----- PROVIDED RECORDS

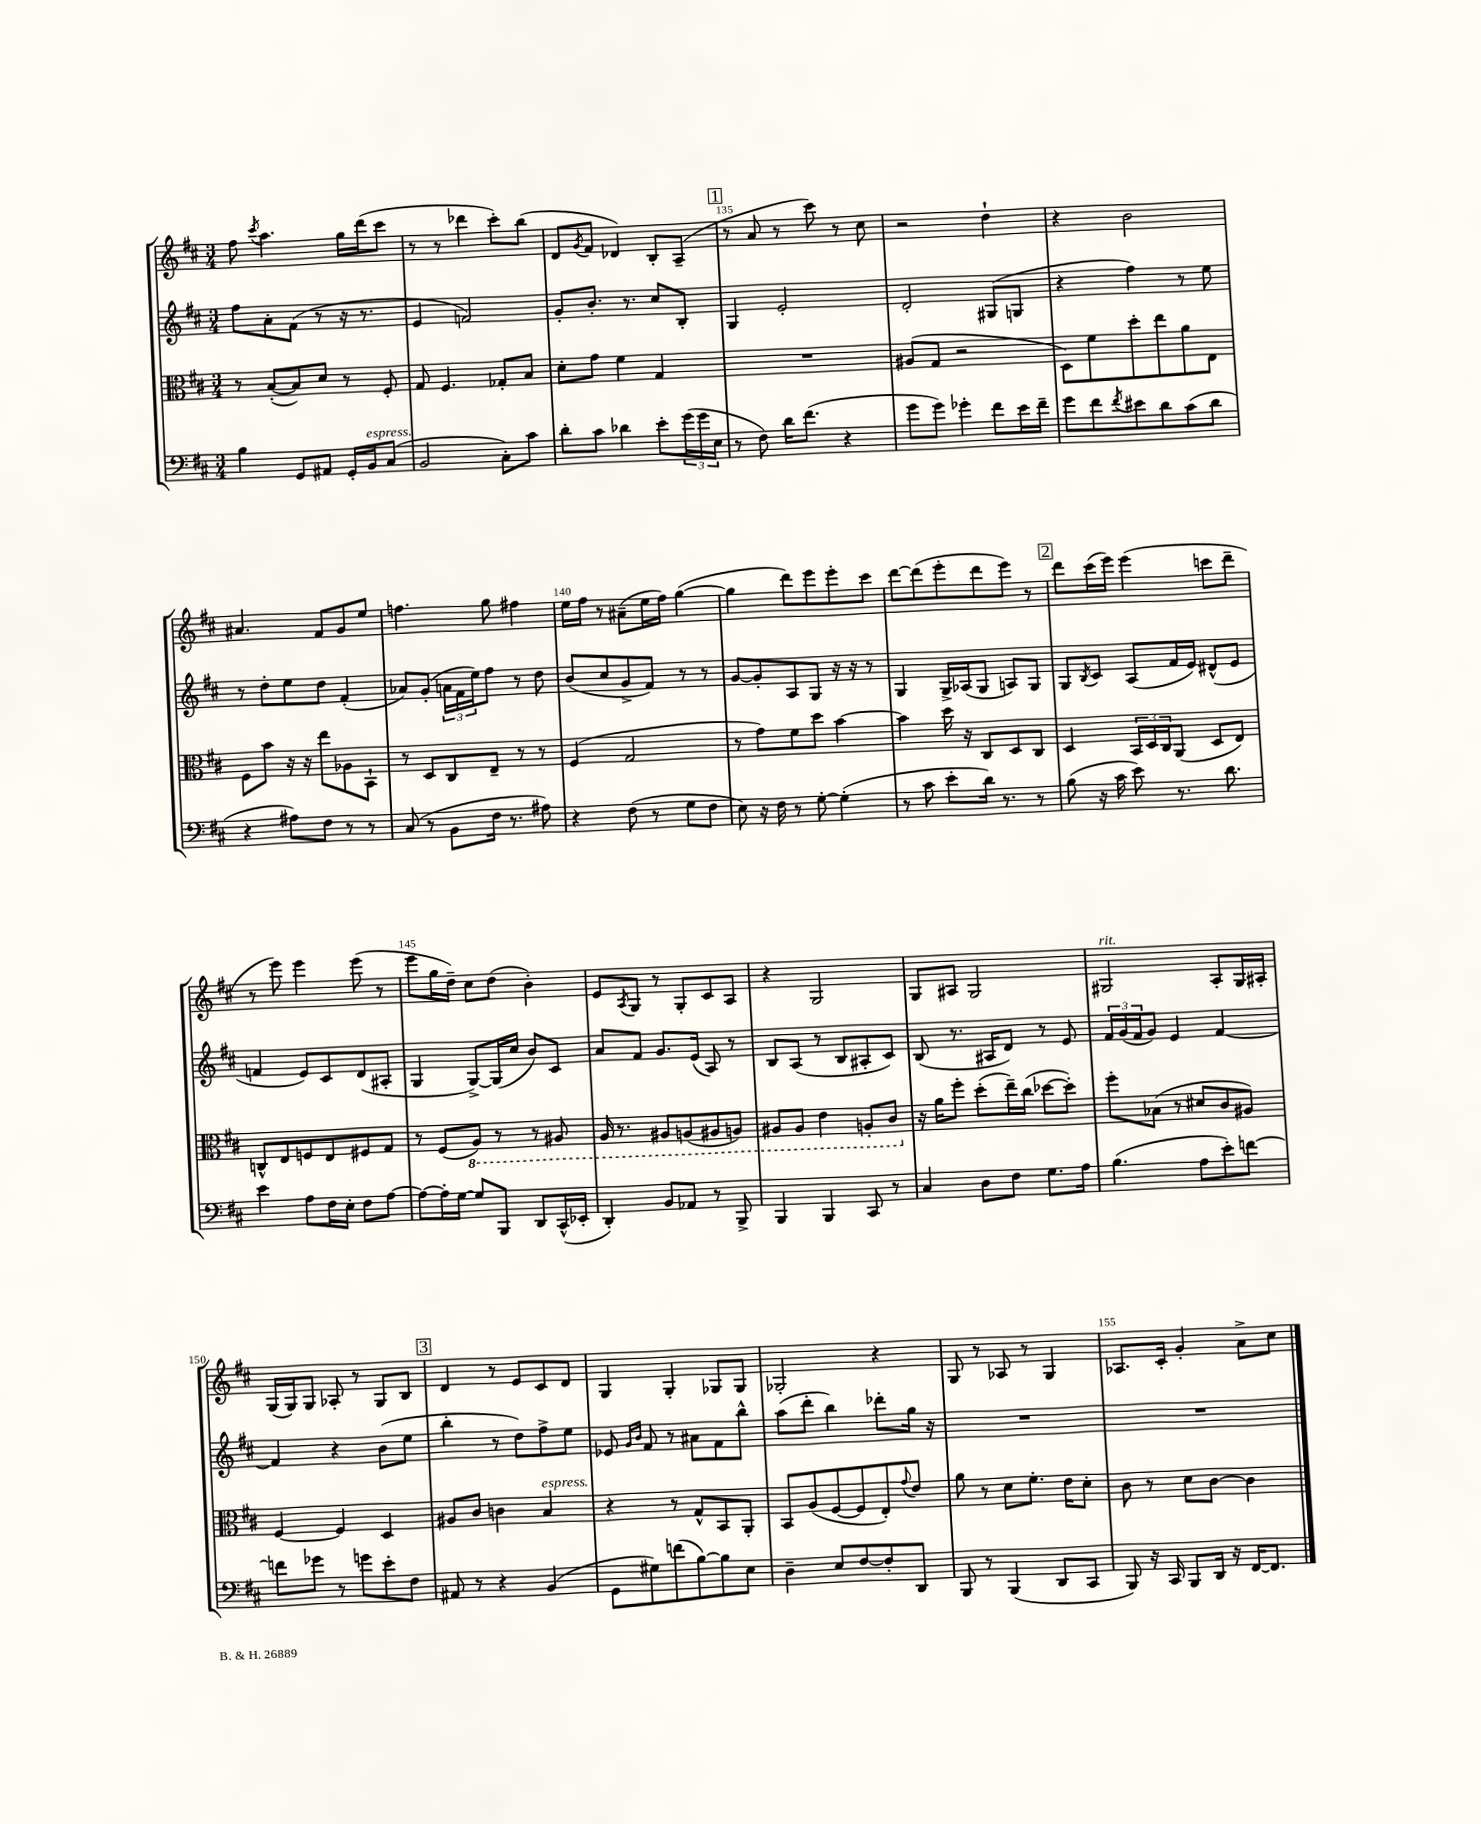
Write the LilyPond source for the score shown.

<<
\new StaffGroup <<
\new Staff = "s0" {
    \clef treble \key d \major \numericTimeSignature \time 3/4
    fis''8 \acciaccatura { cis'''8 } a''4. g''16 d'''16( cis'''8 |
    r8 r8 des'''4 cis'''8-.) b''8( |
    d'8 \acciaccatura { g'8 } fis'8 des'4) b8-. a8--( |
    \mark \markup { \box "1" } r8 a'8 r8 cis'''8) r8 cis''8 |
    r2 d''4-! |
    r4 b'2 |
    ais'4. fis'8 g'8 e''8 |
    f''4. g''8 fis''4 |
    e''16 fis''16 r8 ais'8--( e''16 fis''16) g''4~( |
    g''4 d'''8) e'''8 e'''8-. cis'''8 |
    d'''8~ d'''8( e'''8-. d'''8 e'''8) r8 |
    \mark \markup { \box "2" } d'''8 cis'''16( e'''16) e'''4( c'''8 d'''8-- |
    r8 e'''8) e'''4 e'''8( r8 |
    e'''8 g''16 d''16--) cis''8 d''8( b'4-.) |
    e'8 \acciaccatura { a8 } g8 r8 g8-. cis'8 a8 |
    r4 g2 |
    g8 ais8 g2 |
    gis2^\markup { \italic "rit." } a8-. gis16 ais16-. |
    g16( g16) g8 aes8-. r8 g8 b8 |
    \mark \markup { \box "3" } d'4 r8 e'8 cis'8 d'8 |
    g4 g4-. ges8 ges8 |
    ges2-. r4 |
    g8 r8 aes8 r8 g4 |
    aes8. cis'16-. g'4-. a'8-> cis''8 \bar "|." |
}
\new Staff = "s1" {
    \clef treble \key d \major \numericTimeSignature \time 3/4
    fis''8 a'8-. fis'8( r8 r16 r8. |
    e'4 f'2) |
    g'8-. b'8.-. r8. cis''8 b8-. |
    \mark \markup { \box "1" } g4 e'2-. |
    d'2-. gis8( g8 |
    r4 fis''4) r8 e''8 |
    r8 d''8-. e''8 d''8 fis'4-.( |
    aes'8) g'8-.( \tuplet 3/2 { a'16 fis'16 e''16) } fis''8 r8 d''8 |
    b'8( cis''8 g'8-> fis'8) r8 r8 |
    g'8~ g'8-. a8 g8 r16 r16 r8 |
    g4 g16-> aes16( g8 a8) g8 |
    \mark \markup { \box "2" } g8 \acciaccatura { b8 } cis'8 a8( fis'16 e'16) dis'8-^( e'8 |
    f'4 e'8) cis'8 d'8( ais8-. |
    g4 g8~->) g16( cis''16 b'8) cis'8 |
    a'8 fis'8 g'8. e'16( a8) r8 |
    b8 a8( r8 b8 ais8-. cis'8) |
    b8( r8. ais16 d'8) r8 e'8 |
    \tuplet 3/2 { fis'16 g'16( fis'16 } g'8) e'4 fis'4~ |
    fis'4 r4 b'8( e''8 |
    \mark \markup { \box "3" } b''4-. r8 d''8) fis''8-> e''8 |
    ees'8 \grace { g'16 b'16 } fis'8 r8 ais'8 fis'8 b''8-^ |
    a''8( d'''8-. b''4) des'''8-. g''16 r16 |
    R2. |
    R2. \bar "|." |
}
\new Staff = "s2" {
    \clef alto \key d \major \numericTimeSignature \time 3/4
    r8 b8~-.( b8) d'8 r8 fis8-. |
    g8 fis4. ges8-. b8 |
    d'8-. g'8 fis'4 g4 |
    \mark \markup { \box "1" } R2. |
    ais8( g8 r2 |
    d8) fis'8 d''8-. e''8 a'8 e8 |
    fis8 b'8 r16 r16 e''8 aes8 b,8-! |
    r8 d8 cis8 e8-- r8 r8 |
    fis4( g2 |
    r8 g'8) fis'8 d''8 b'4~ |
    b'4 d''16 r16 cis8 d8 cis8 |
    \mark \markup { \box "2" } d4 \tuplet 3/2 { b,16 d16 cis16 } a,8( d8 e8) |
    c8-^ e8 f8 e8 fis8 g8 |
    r8 fis8( \ottava #-1 a,8) r8 r8 ais,8 |
    a,16 r8. ais,8 a,8( ais,8 a,8) |
    ais,8 ais,8 e4 a,8-. cis8 \ottava #0 |
    r16 a'16 fis''8-. d''8-.( e''16--) cis''16( des''8~ des''8-.) |
    fis''8-. bes8( r8 dis'8 cis'8 ais8) |
    fis4~ fis4 d4 |
    \mark \markup { \box "3" } ais8 cis'8 c'4 b4^\markup { \italic "espress." } |
    r4 r8 g8-^ b,8 a,8-. |
    b,8 a8( fis8~ fis8 e8-.) \appoggiatura { g'8 } e'8 |
    a'8 r8 d'8 fis'8.-. e'16 d'8-. |
    cis'8 r8 d'8 cis'8~ cis'4 \bar "|." |
}
\new Staff = "s3" {
    \clef bass \key d \major \numericTimeSignature \time 3/4
    b4 g,8 ais,8 g,16-. b,16^\markup { \italic "espress." } cis8( |
    b,2 cis8-.) cis'8 |
    d'8-. cis'8 des'4 e'8-. \tuplet 3/2 { g'16( g'16 e16 } |
    \mark \markup { \box "1" } r8 fis8) d'16 fis'8.( r4 |
    g'8 g'8) ges'4-. fis'8 e'16 fis'16-- |
    g'8 fis'8 \acciaccatura { fis'8 } eis'8 d'8 cis'8( d'8 |
    r4 ais8) fis8 r8 r8 |
    cis8( r8 b,8 fis16 r8. ais8) |
    r4 fis8( r8 g8 fis8 |
    e8) r16 fis16 r8 g8~-. g4-.( |
    r8 cis'8 e'8-. d'16) r8. r8 |
    \mark \markup { \box "2" } b8( r16 cis'16 e'8) r8. d'8. |
    e'4 a8 fis16 e16-. fis8 a8~ |
    a8~ a16-. g16~ g8 b,,8 d,8 cis,16-^( ees,16-. |
    d,4-.) b,8 aes,8 r8 b,,8-> |
    b,,4 b,,4 cis,8 r8 |
    cis4 d8 fis8 g8. a16 |
    b4.( a8 e'8-.) f'8~ |
    f'8 ges'8 r8 g'8 e'8-. fis8 |
    \mark \markup { \box "3" } ais,8 r8 r4 b,4( |
    g,8 gis8) f'8( b8~) b8 e8 |
    d4-- e8 fis8~ fis8-. d,8 |
    b,,8 r8 b,,4( d,8 cis,8 |
    b,,8) r16 cis,16 b,,8 d,16 r16 fis,16~ fis,8. \bar "|." |
}
>>
>>
\layout { \context { \Score currentBarNumber = #132 \override BarNumber.break-visibility = ##(#f #t #t) barNumberVisibility = #(every-nth-bar-number-visible 5) } }
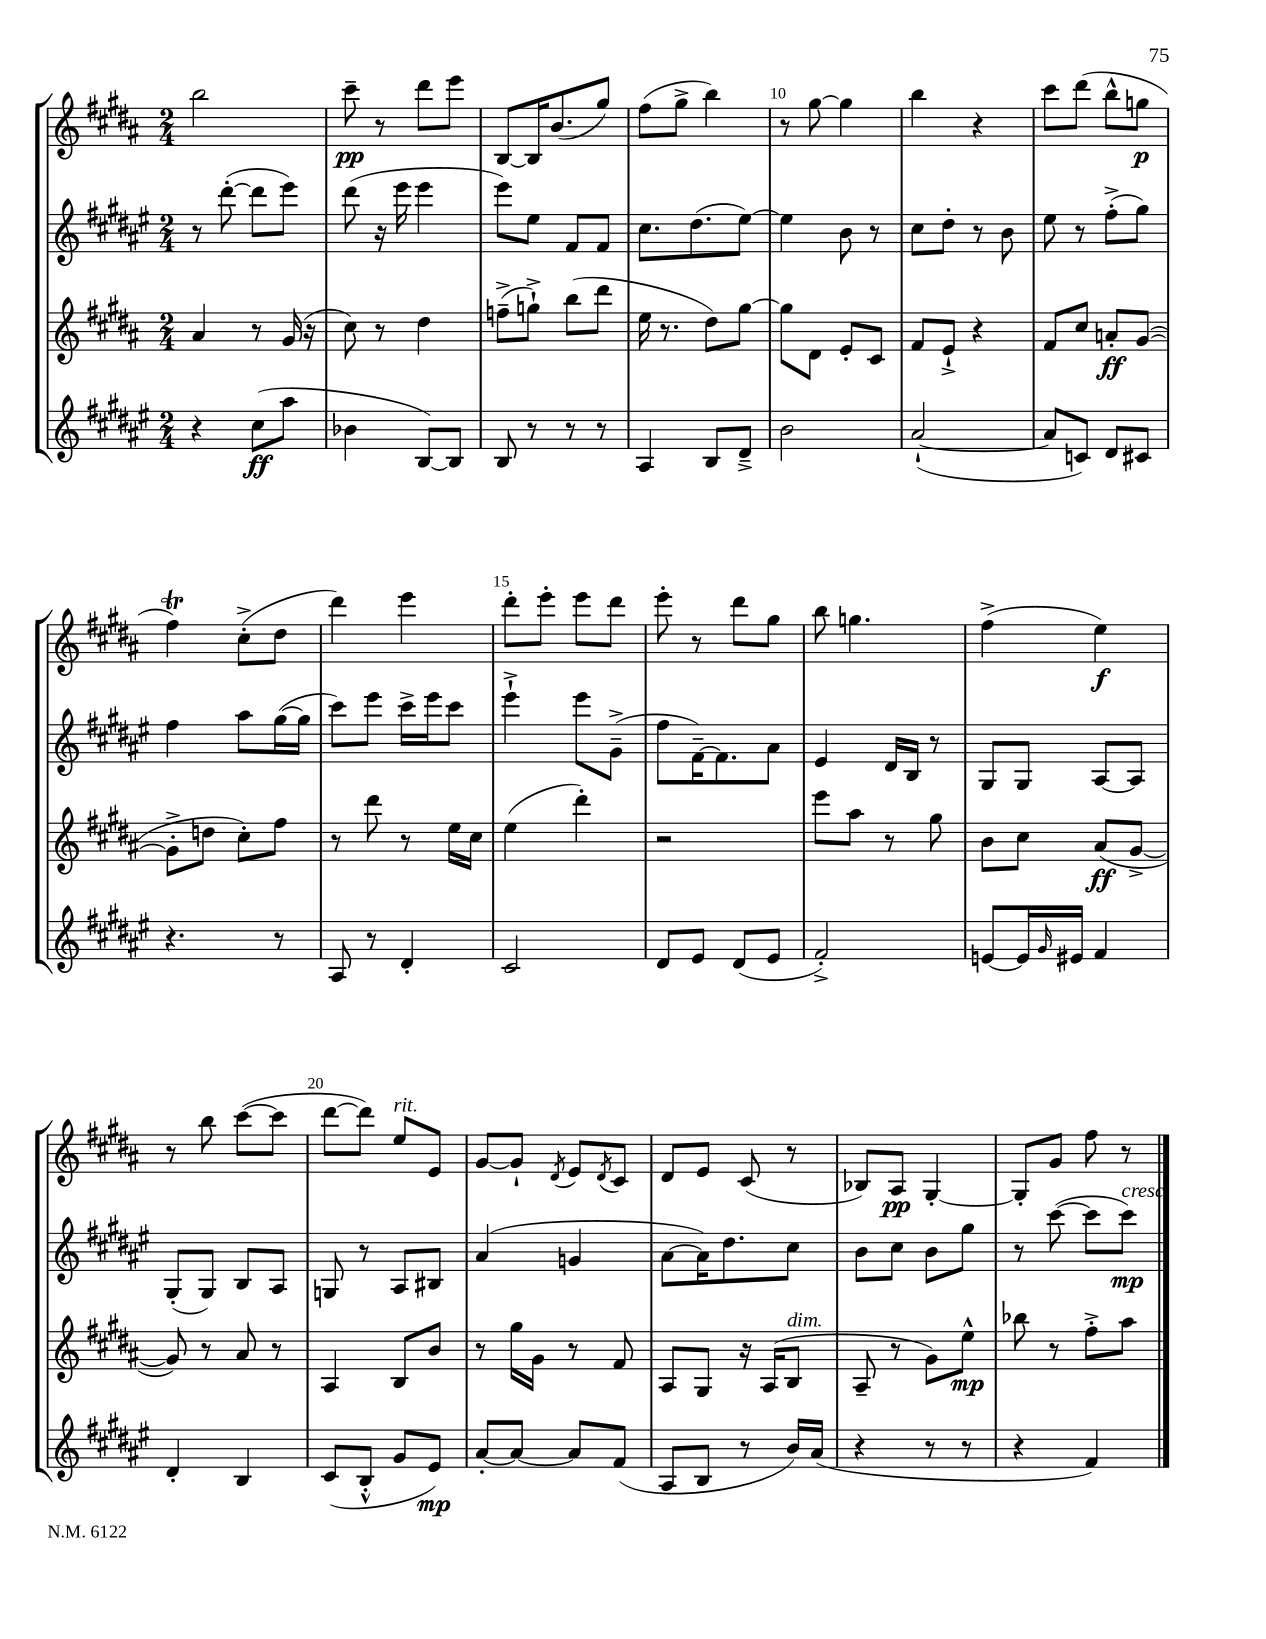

----------

# [SHORT TASK]
Return every line of the data above that contains the string "acciaccatura".

# [RESULT FOR THIS TASK]
    fis''8 \acciaccatura { cis'''8 } a''4. g''16 d'''16( cis'''8 |
    d'8 \acciaccatura { g'8 } fis'8 des'4) b8-. a8--( |
    e'8 \acciaccatura { a8 } g8 r8 g8-. cis'8 a8 |
    \mark \markup { \box "2" } g8 \acciaccatura { b8 } cis'8 a8( fis'16 e'16) dis'8-^( e'8 |
    g'8 fis'8 \acciaccatura { fis'8 } eis'8 d'8 cis'8( d'8 |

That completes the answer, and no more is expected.